----- RAW DATA
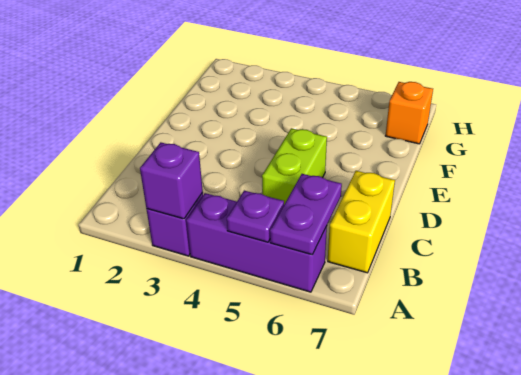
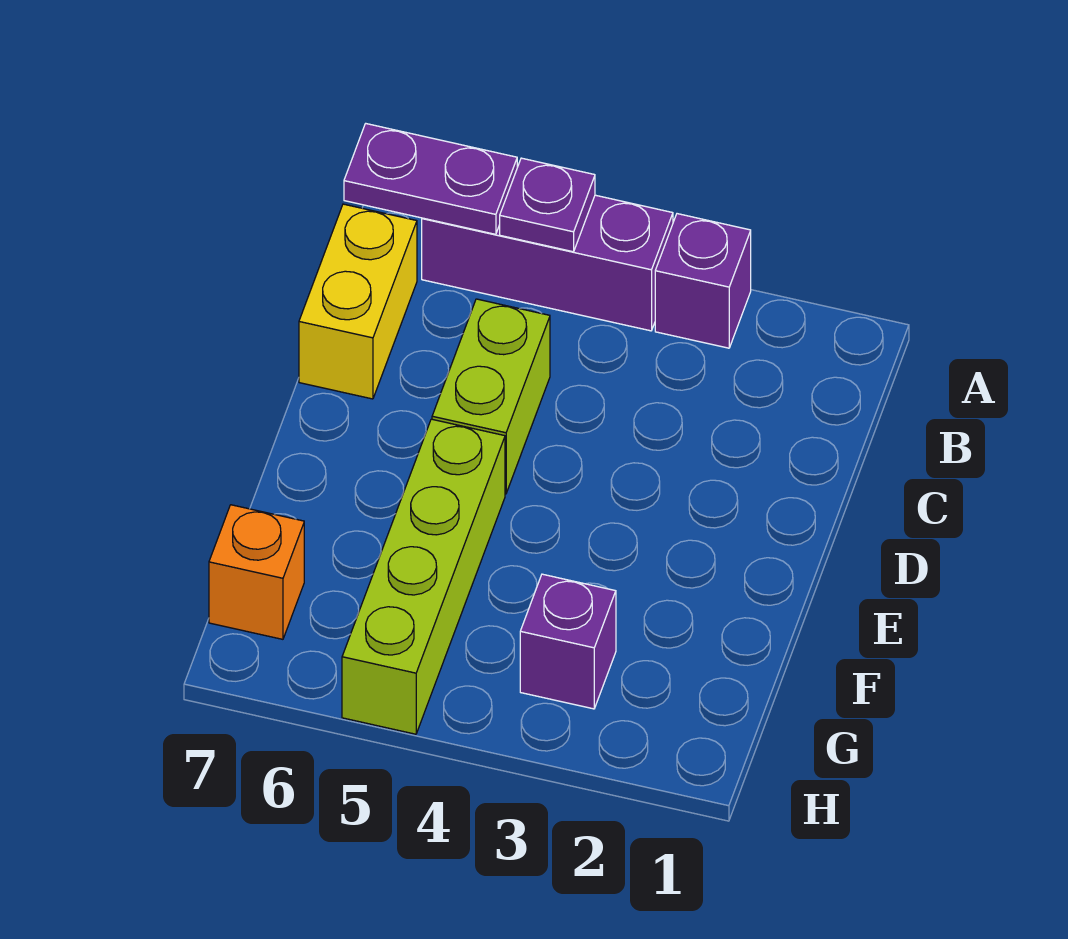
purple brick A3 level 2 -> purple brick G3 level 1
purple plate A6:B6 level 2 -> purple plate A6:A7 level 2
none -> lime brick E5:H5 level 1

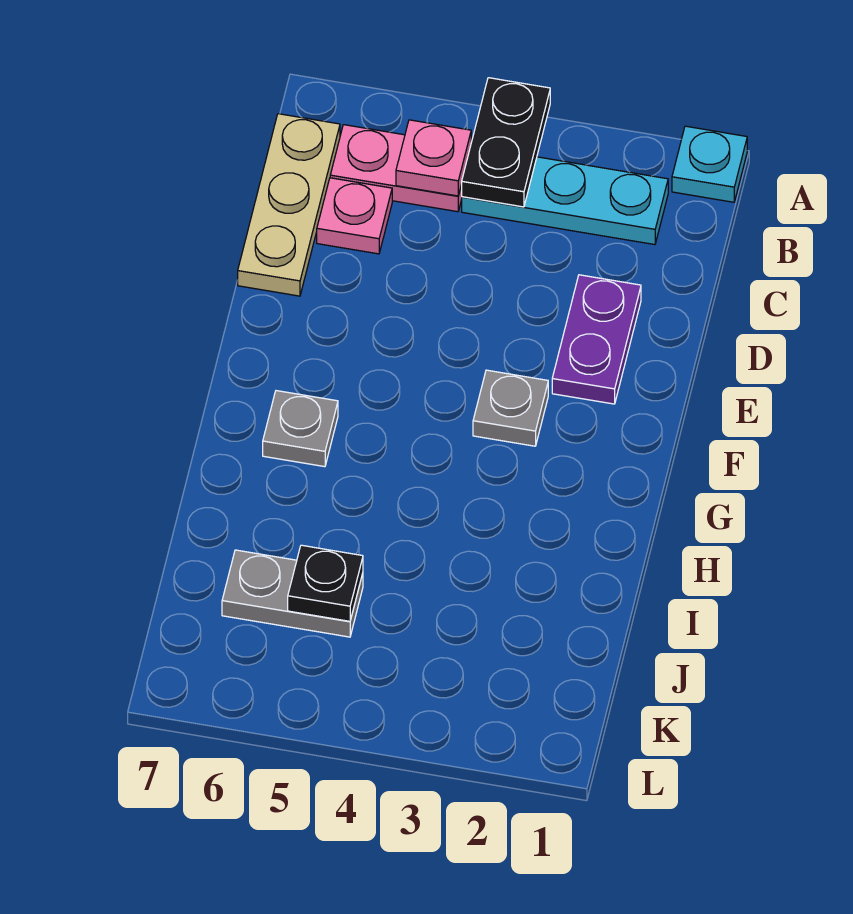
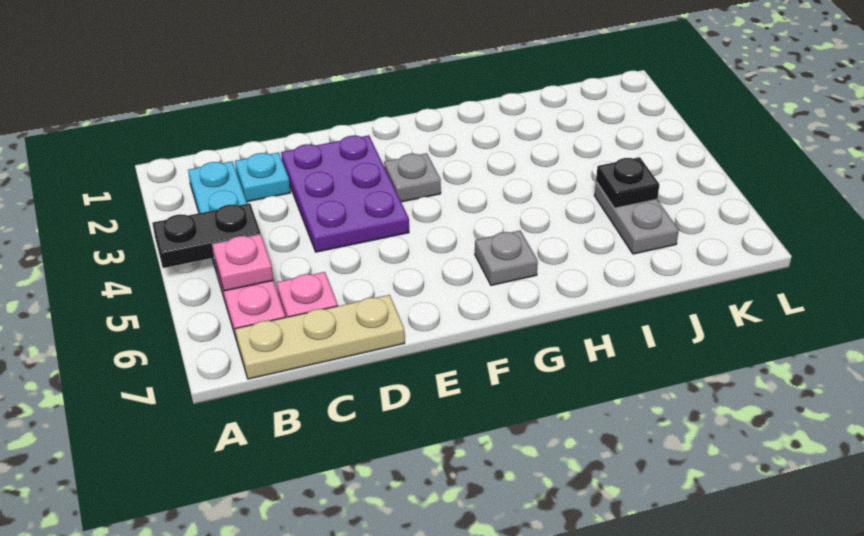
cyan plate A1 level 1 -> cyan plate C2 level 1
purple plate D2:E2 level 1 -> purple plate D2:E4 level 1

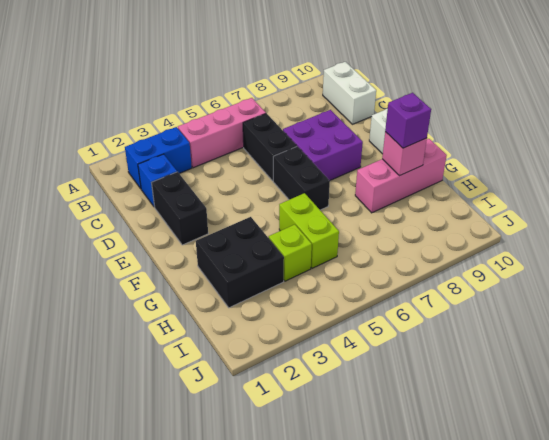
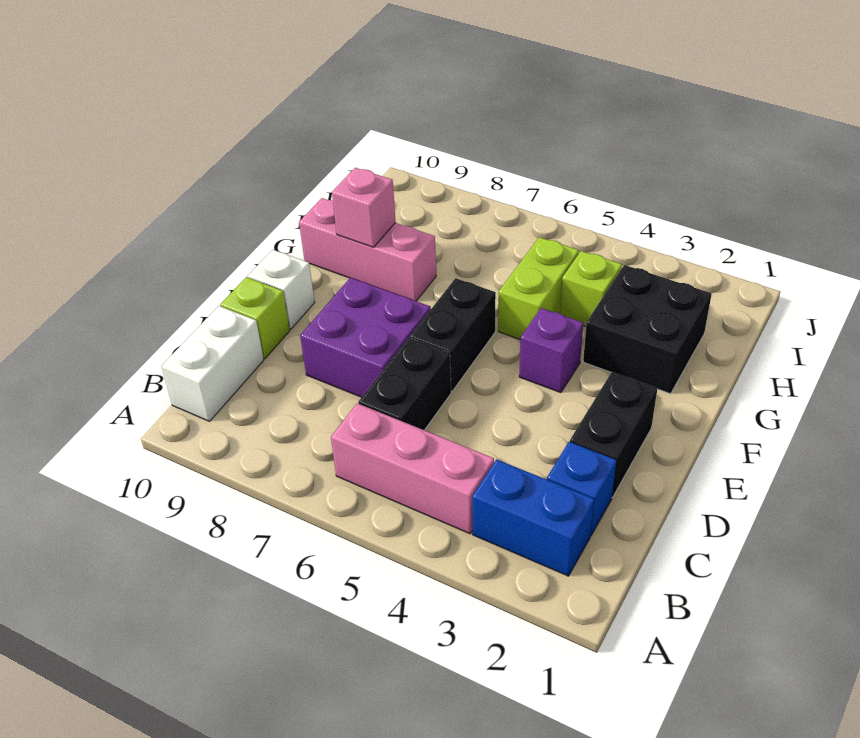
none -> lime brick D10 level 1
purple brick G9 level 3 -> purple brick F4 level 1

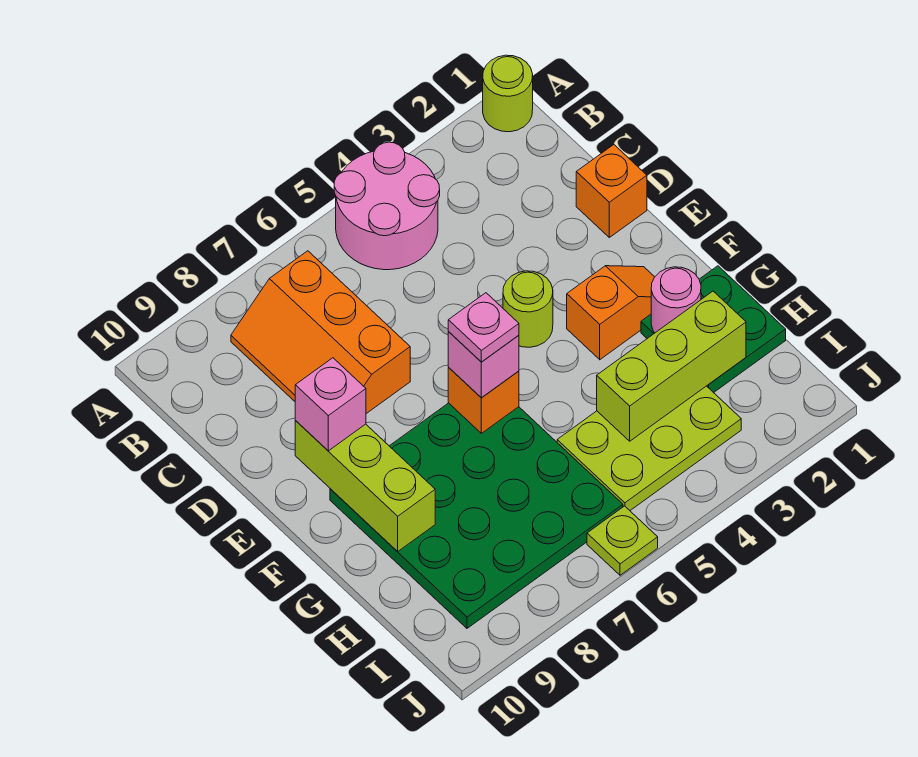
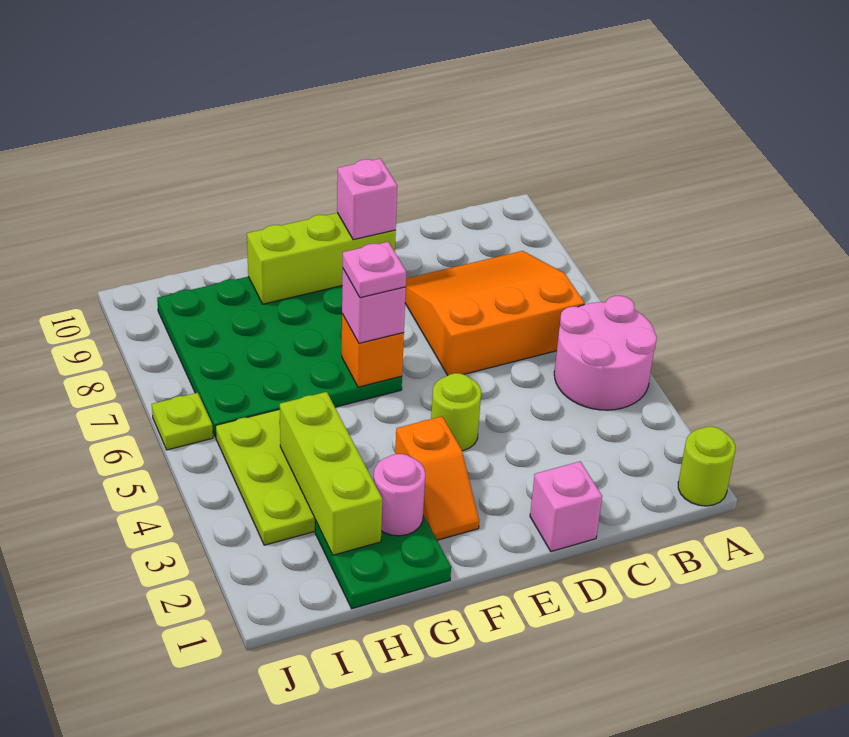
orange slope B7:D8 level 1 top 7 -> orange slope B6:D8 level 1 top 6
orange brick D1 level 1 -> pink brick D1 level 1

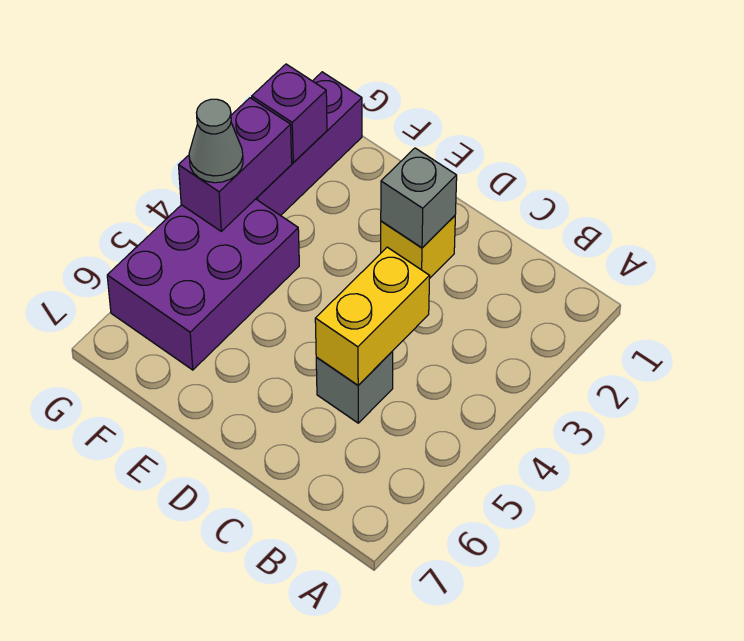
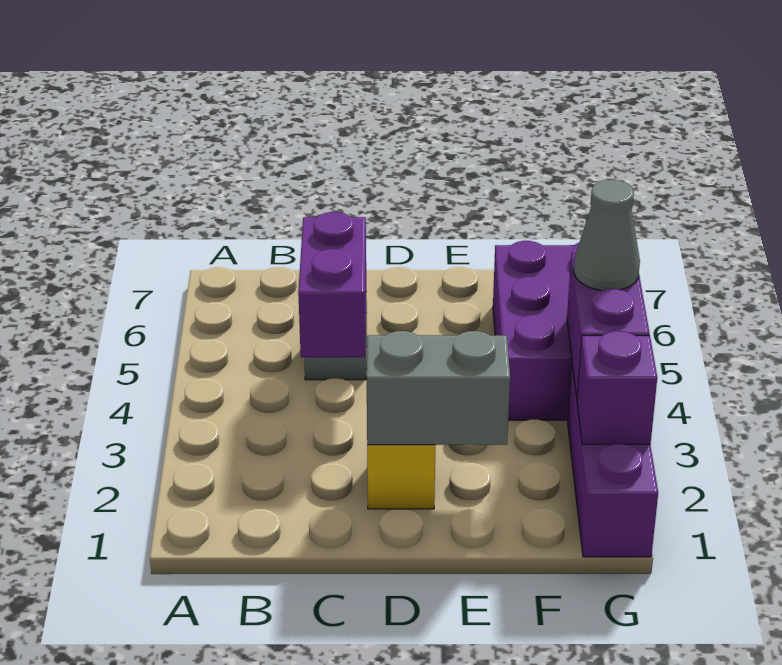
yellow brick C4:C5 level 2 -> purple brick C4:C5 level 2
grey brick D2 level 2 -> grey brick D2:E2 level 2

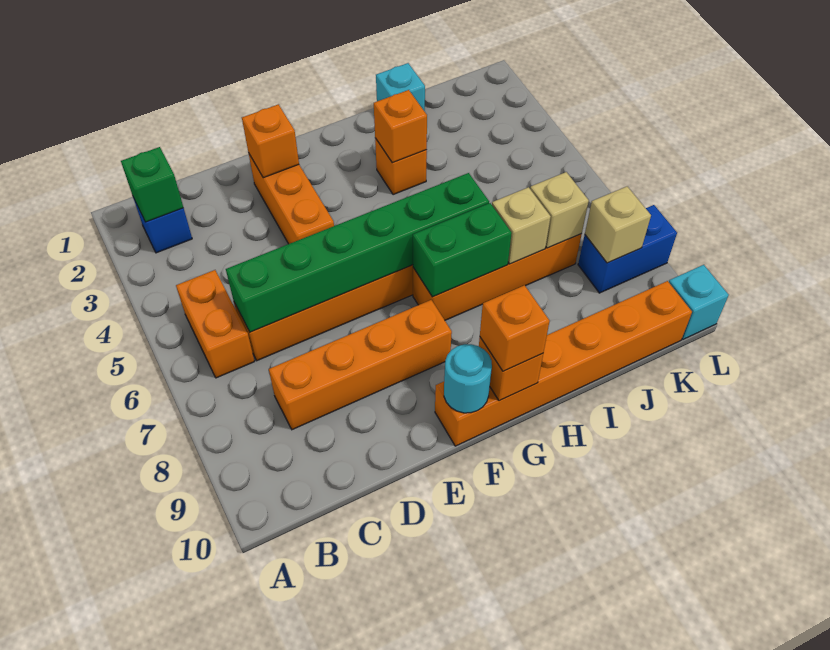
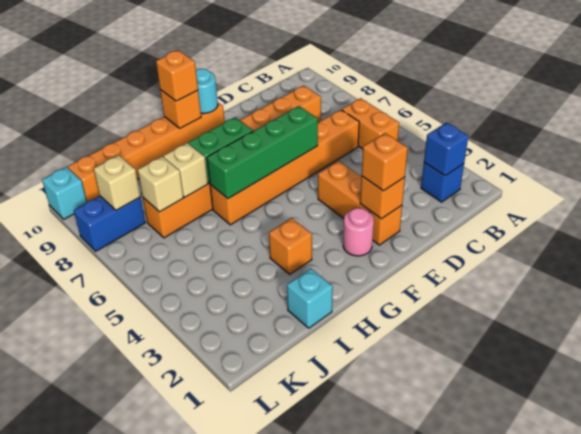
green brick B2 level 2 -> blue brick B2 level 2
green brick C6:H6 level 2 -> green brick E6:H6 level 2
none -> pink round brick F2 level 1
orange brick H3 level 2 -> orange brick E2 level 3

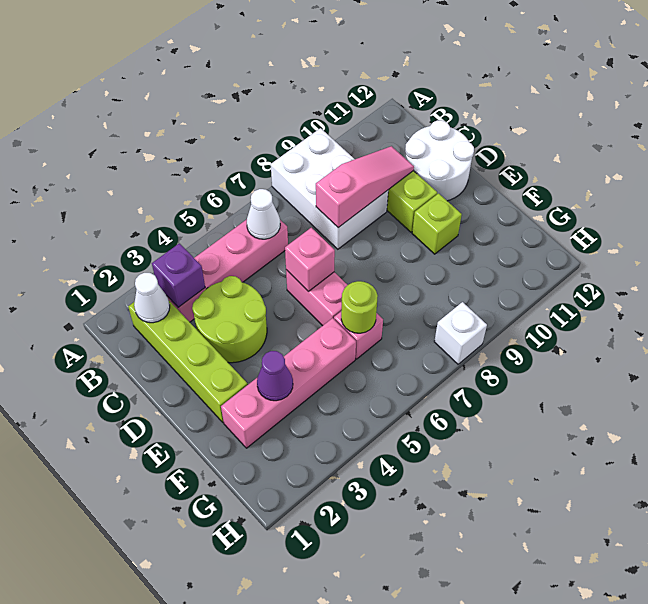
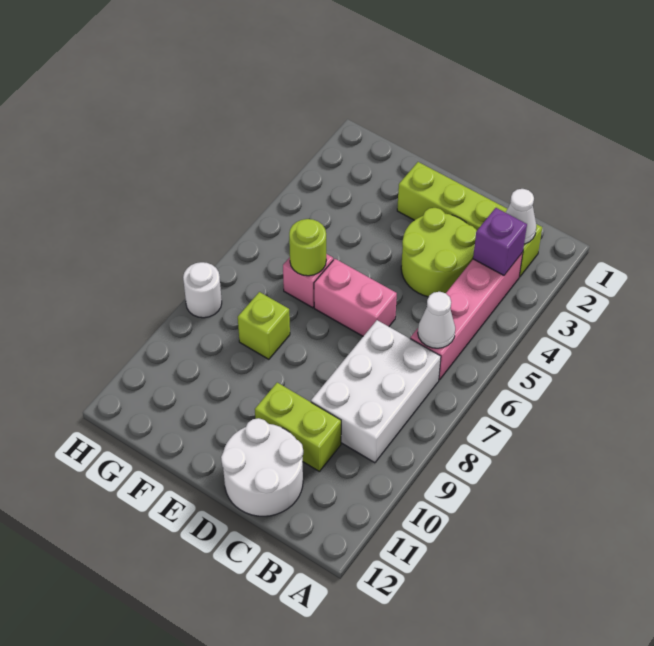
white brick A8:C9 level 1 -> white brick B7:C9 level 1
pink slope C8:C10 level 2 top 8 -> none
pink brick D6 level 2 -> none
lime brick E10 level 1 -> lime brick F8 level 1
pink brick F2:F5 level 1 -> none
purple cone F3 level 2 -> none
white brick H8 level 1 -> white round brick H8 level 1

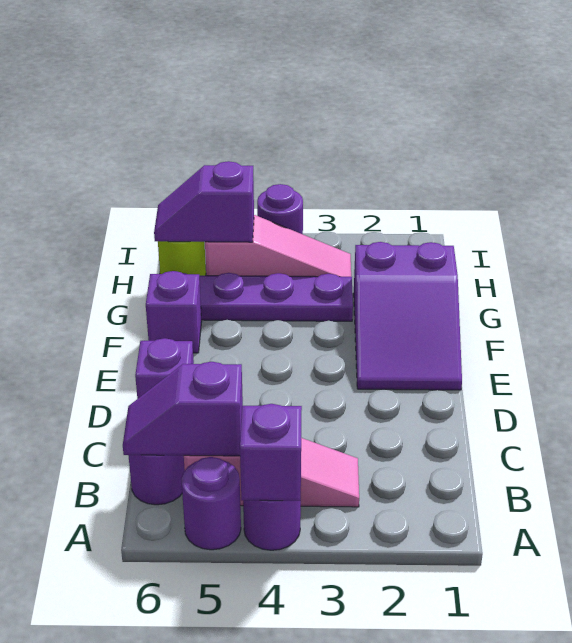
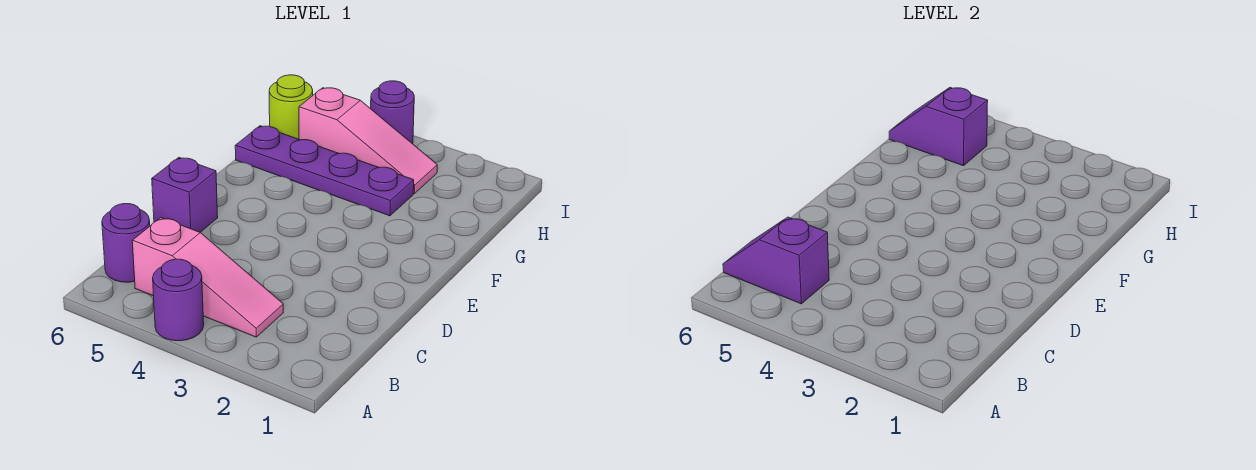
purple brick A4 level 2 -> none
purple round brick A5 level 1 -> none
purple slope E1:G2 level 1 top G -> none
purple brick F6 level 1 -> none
----------
- [WHAT TO DO] In your answer, set down the full listing word for word and include no pictures.

- [SOLUTION TO THE PROBLEM]
purple brick A3 level 2 -> purple brick G3 level 1
purple plate A6:B6 level 2 -> purple plate A6:A7 level 2
none -> lime brick E5:H5 level 1

cyan plate A1 level 1 -> cyan plate C2 level 1
purple plate D2:E2 level 1 -> purple plate D2:E4 level 1

none -> lime brick D10 level 1
purple brick G9 level 3 -> purple brick F4 level 1

orange slope B7:D8 level 1 top 7 -> orange slope B6:D8 level 1 top 6
orange brick D1 level 1 -> pink brick D1 level 1

yellow brick C4:C5 level 2 -> purple brick C4:C5 level 2
grey brick D2 level 2 -> grey brick D2:E2 level 2

green brick B2 level 2 -> blue brick B2 level 2
green brick C6:H6 level 2 -> green brick E6:H6 level 2
none -> pink round brick F2 level 1
orange brick H3 level 2 -> orange brick E2 level 3

white brick A8:C9 level 1 -> white brick B7:C9 level 1
pink slope C8:C10 level 2 top 8 -> none
pink brick D6 level 2 -> none
lime brick E10 level 1 -> lime brick F8 level 1
pink brick F2:F5 level 1 -> none
purple cone F3 level 2 -> none
white brick H8 level 1 -> white round brick H8 level 1

purple brick A4 level 2 -> none
purple round brick A5 level 1 -> none
purple slope E1:G2 level 1 top G -> none
purple brick F6 level 1 -> none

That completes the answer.